What you have to do -> With nothing left out, give the data back exactly.

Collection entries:
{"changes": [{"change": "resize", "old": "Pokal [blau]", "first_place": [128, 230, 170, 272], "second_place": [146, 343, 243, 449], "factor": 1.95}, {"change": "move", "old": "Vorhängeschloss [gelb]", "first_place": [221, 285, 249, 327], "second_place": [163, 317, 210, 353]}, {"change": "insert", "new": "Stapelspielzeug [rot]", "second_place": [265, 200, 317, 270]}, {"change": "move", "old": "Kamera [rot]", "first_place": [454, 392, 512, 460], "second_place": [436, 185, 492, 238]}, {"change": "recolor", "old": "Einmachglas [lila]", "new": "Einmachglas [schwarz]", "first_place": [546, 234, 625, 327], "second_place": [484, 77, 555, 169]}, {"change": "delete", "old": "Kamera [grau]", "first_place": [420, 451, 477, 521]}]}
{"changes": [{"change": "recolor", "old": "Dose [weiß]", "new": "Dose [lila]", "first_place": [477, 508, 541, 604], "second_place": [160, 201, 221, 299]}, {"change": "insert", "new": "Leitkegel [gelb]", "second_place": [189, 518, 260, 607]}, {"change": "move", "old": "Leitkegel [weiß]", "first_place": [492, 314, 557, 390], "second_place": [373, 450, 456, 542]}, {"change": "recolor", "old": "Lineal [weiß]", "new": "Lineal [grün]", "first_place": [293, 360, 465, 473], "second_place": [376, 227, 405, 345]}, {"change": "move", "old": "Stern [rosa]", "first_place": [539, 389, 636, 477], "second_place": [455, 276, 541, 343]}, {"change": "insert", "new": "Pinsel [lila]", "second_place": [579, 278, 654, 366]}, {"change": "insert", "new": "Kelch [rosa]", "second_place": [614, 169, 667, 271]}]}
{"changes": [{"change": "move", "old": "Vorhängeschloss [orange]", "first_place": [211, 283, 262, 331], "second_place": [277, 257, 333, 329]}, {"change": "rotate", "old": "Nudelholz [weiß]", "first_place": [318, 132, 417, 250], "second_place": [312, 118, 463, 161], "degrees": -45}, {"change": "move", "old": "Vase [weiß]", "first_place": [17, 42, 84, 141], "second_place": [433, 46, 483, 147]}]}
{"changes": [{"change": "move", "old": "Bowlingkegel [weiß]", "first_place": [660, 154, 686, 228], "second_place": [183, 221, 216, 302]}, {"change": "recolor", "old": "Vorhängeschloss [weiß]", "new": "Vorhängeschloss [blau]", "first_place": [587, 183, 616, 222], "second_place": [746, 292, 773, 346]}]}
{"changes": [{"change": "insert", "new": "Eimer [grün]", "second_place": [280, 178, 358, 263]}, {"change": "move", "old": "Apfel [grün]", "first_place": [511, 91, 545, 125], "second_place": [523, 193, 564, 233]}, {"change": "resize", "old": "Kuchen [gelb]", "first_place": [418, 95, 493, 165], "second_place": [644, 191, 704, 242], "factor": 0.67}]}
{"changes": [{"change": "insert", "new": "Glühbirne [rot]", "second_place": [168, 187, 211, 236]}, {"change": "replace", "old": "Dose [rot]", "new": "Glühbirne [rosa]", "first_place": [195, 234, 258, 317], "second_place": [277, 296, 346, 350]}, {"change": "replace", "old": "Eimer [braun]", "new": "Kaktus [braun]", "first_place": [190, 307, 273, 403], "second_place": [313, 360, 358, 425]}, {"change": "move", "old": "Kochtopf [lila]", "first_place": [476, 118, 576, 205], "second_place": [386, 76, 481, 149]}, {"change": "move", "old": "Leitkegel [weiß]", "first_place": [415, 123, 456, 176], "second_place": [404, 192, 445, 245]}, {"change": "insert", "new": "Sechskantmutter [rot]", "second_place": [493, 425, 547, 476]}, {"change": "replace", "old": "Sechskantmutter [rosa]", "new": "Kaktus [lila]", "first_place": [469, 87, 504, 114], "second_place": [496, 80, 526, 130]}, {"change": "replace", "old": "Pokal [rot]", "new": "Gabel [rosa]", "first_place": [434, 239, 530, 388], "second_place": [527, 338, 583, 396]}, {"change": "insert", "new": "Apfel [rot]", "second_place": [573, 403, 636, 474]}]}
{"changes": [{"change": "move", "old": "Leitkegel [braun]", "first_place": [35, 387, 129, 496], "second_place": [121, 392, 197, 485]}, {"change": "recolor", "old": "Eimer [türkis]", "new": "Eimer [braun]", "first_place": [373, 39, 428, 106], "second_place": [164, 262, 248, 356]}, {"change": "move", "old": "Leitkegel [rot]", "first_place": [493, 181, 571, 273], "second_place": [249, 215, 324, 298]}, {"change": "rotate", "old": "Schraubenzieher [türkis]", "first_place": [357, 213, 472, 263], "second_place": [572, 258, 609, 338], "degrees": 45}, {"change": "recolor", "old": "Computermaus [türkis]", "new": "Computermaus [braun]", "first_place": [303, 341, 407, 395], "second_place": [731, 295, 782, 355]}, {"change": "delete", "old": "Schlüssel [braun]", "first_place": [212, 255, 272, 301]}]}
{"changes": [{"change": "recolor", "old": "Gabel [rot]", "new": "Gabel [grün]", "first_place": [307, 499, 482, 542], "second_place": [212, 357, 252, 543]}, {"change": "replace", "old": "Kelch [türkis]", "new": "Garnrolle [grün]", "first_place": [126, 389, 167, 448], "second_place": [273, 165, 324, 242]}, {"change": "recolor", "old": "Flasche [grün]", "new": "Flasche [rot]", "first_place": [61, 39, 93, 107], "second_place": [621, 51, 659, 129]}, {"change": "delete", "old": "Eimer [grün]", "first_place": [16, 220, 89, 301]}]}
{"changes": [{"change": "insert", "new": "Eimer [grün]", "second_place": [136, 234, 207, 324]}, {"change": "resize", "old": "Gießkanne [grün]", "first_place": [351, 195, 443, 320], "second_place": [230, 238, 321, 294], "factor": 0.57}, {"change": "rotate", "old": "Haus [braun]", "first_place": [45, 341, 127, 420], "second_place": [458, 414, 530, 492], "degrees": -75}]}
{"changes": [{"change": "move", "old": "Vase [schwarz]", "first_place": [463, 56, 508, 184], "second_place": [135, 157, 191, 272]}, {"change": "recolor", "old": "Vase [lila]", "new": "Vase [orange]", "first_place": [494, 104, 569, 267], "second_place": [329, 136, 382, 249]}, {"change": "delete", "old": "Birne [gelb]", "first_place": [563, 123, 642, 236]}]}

Task response ->
{"changes": [{"change": "resize", "old": "Pokal [blau]", "first_place": [128, 230, 170, 272], "second_place": [146, 343, 243, 449], "factor": 1.95}, {"change": "move", "old": "Vorhängeschloss [gelb]", "first_place": [221, 285, 249, 327], "second_place": [163, 317, 210, 353]}, {"change": "insert", "new": "Stapelspielzeug [rot]", "second_place": [265, 200, 317, 270]}, {"change": "move", "old": "Kamera [rot]", "first_place": [454, 392, 512, 460], "second_place": [436, 185, 492, 238]}, {"change": "recolor", "old": "Einmachglas [lila]", "new": "Einmachglas [schwarz]", "first_place": [546, 234, 625, 327], "second_place": [484, 77, 555, 169]}, {"change": "delete", "old": "Kamera [grau]", "first_place": [420, 451, 477, 521]}]}
{"changes": [{"change": "recolor", "old": "Dose [weiß]", "new": "Dose [lila]", "first_place": [477, 508, 541, 604], "second_place": [160, 201, 221, 299]}, {"change": "insert", "new": "Leitkegel [gelb]", "second_place": [189, 518, 260, 607]}, {"change": "move", "old": "Leitkegel [weiß]", "first_place": [492, 314, 557, 390], "second_place": [373, 450, 456, 542]}, {"change": "recolor", "old": "Lineal [weiß]", "new": "Lineal [grün]", "first_place": [293, 360, 465, 473], "second_place": [376, 227, 405, 345]}, {"change": "move", "old": "Stern [rosa]", "first_place": [539, 389, 636, 477], "second_place": [455, 276, 541, 343]}, {"change": "insert", "new": "Pinsel [lila]", "second_place": [579, 278, 654, 366]}, {"change": "insert", "new": "Kelch [rosa]", "second_place": [614, 169, 667, 271]}]}
{"changes": [{"change": "move", "old": "Vorhängeschloss [orange]", "first_place": [211, 283, 262, 331], "second_place": [277, 257, 333, 329]}, {"change": "rotate", "old": "Nudelholz [weiß]", "first_place": [318, 132, 417, 250], "second_place": [312, 118, 463, 161], "degrees": -45}, {"change": "move", "old": "Vase [weiß]", "first_place": [17, 42, 84, 141], "second_place": [433, 46, 483, 147]}]}
{"changes": [{"change": "move", "old": "Bowlingkegel [weiß]", "first_place": [660, 154, 686, 228], "second_place": [183, 221, 216, 302]}, {"change": "recolor", "old": "Vorhängeschloss [weiß]", "new": "Vorhängeschloss [blau]", "first_place": [587, 183, 616, 222], "second_place": [746, 292, 773, 346]}]}
{"changes": [{"change": "insert", "new": "Eimer [grün]", "second_place": [280, 178, 358, 263]}, {"change": "move", "old": "Apfel [grün]", "first_place": [511, 91, 545, 125], "second_place": [523, 193, 564, 233]}, {"change": "resize", "old": "Kuchen [gelb]", "first_place": [418, 95, 493, 165], "second_place": [644, 191, 704, 242], "factor": 0.67}]}
{"changes": [{"change": "insert", "new": "Glühbirne [rot]", "second_place": [168, 187, 211, 236]}, {"change": "replace", "old": "Dose [rot]", "new": "Glühbirne [rosa]", "first_place": [195, 234, 258, 317], "second_place": [277, 296, 346, 350]}, {"change": "replace", "old": "Eimer [braun]", "new": "Kaktus [braun]", "first_place": [190, 307, 273, 403], "second_place": [313, 360, 358, 425]}, {"change": "move", "old": "Kochtopf [lila]", "first_place": [476, 118, 576, 205], "second_place": [386, 76, 481, 149]}, {"change": "move", "old": "Leitkegel [weiß]", "first_place": [415, 123, 456, 176], "second_place": [404, 192, 445, 245]}, {"change": "insert", "new": "Sechskantmutter [rot]", "second_place": [493, 425, 547, 476]}, {"change": "replace", "old": "Sechskantmutter [rosa]", "new": "Kaktus [lila]", "first_place": [469, 87, 504, 114], "second_place": [496, 80, 526, 130]}, {"change": "replace", "old": "Pokal [rot]", "new": "Gabel [rosa]", "first_place": [434, 239, 530, 388], "second_place": [527, 338, 583, 396]}, {"change": "insert", "new": "Apfel [rot]", "second_place": [573, 403, 636, 474]}]}
{"changes": [{"change": "move", "old": "Leitkegel [braun]", "first_place": [35, 387, 129, 496], "second_place": [121, 392, 197, 485]}, {"change": "recolor", "old": "Eimer [türkis]", "new": "Eimer [braun]", "first_place": [373, 39, 428, 106], "second_place": [164, 262, 248, 356]}, {"change": "move", "old": "Leitkegel [rot]", "first_place": [493, 181, 571, 273], "second_place": [249, 215, 324, 298]}, {"change": "rotate", "old": "Schraubenzieher [türkis]", "first_place": [357, 213, 472, 263], "second_place": [572, 258, 609, 338], "degrees": 45}, {"change": "recolor", "old": "Computermaus [türkis]", "new": "Computermaus [braun]", "first_place": [303, 341, 407, 395], "second_place": [731, 295, 782, 355]}, {"change": "delete", "old": "Schlüssel [braun]", "first_place": [212, 255, 272, 301]}]}
{"changes": [{"change": "recolor", "old": "Gabel [rot]", "new": "Gabel [grün]", "first_place": [307, 499, 482, 542], "second_place": [212, 357, 252, 543]}, {"change": "replace", "old": "Kelch [türkis]", "new": "Garnrolle [grün]", "first_place": [126, 389, 167, 448], "second_place": [273, 165, 324, 242]}, {"change": "recolor", "old": "Flasche [grün]", "new": "Flasche [rot]", "first_place": [61, 39, 93, 107], "second_place": [621, 51, 659, 129]}, {"change": "delete", "old": "Eimer [grün]", "first_place": [16, 220, 89, 301]}]}
{"changes": [{"change": "insert", "new": "Eimer [grün]", "second_place": [136, 234, 207, 324]}, {"change": "resize", "old": "Gießkanne [grün]", "first_place": [351, 195, 443, 320], "second_place": [230, 238, 321, 294], "factor": 0.57}, {"change": "rotate", "old": "Haus [braun]", "first_place": [45, 341, 127, 420], "second_place": [458, 414, 530, 492], "degrees": -75}]}
{"changes": [{"change": "move", "old": "Vase [schwarz]", "first_place": [463, 56, 508, 184], "second_place": [135, 157, 191, 272]}, {"change": "recolor", "old": "Vase [lila]", "new": "Vase [orange]", "first_place": [494, 104, 569, 267], "second_place": [329, 136, 382, 249]}, {"change": "delete", "old": "Birne [gelb]", "first_place": [563, 123, 642, 236]}]}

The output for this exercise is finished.